- [Exercise prompt] Please transcribe the data below in full, word for word, without the images.

::: Data :::

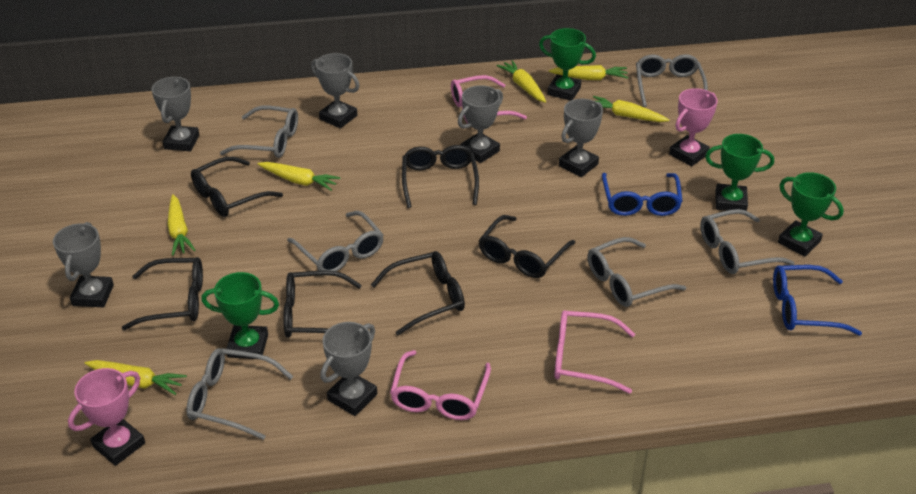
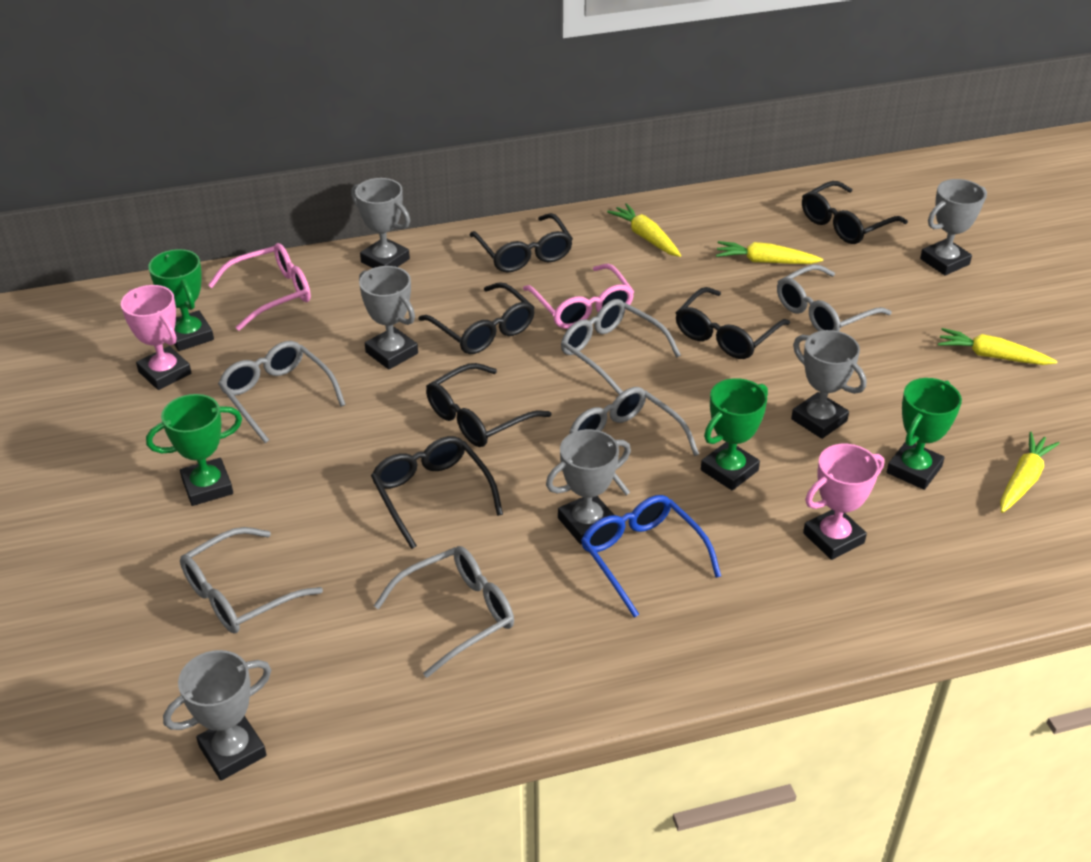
blue glasses: 2 -> 1
pink glasses: 3 -> 2
yellow carrot: 6 -> 4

:::

- [Solved problem]
blue glasses: 2 -> 1
pink glasses: 3 -> 2
yellow carrot: 6 -> 4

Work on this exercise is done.